• _DATA FOR THE TASK_

________

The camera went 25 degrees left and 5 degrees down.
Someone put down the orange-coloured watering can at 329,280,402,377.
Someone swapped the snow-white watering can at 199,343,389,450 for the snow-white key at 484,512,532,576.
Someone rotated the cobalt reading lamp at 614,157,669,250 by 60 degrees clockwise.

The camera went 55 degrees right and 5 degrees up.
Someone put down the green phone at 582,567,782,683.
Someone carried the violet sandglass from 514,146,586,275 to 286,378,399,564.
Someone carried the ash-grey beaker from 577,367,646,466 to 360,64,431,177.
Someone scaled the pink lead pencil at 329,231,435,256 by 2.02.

________

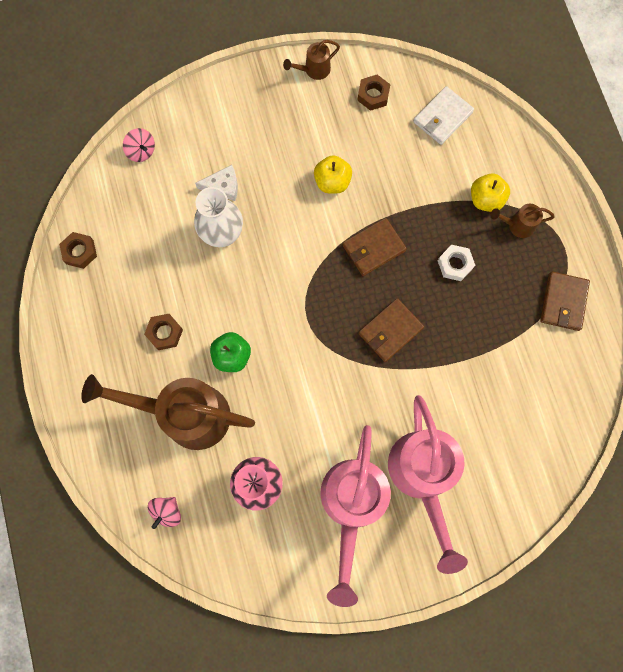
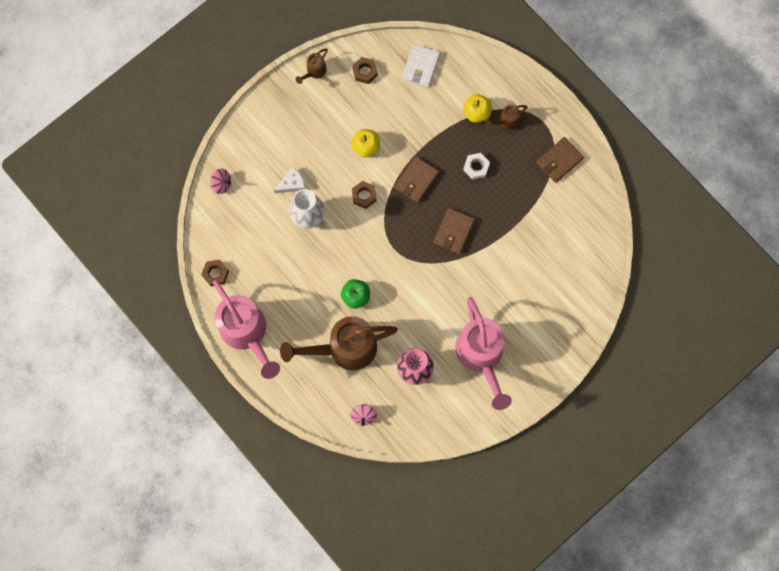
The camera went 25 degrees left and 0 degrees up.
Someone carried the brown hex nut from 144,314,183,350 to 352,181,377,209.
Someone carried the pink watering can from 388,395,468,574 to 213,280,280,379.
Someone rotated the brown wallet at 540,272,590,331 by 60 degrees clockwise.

________

Please copy, exactly as written, every line in the listing above from the line with "The camera went 25 degrees left and 5" up to and including the line with "Someone swapped the".

• _SOLUTION TO THE EXERCISE_
The camera went 25 degrees left and 5 degrees down.
Someone put down the orange-coloured watering can at 329,280,402,377.
Someone swapped the snow-white watering can at 199,343,389,450 for the snow-white key at 484,512,532,576.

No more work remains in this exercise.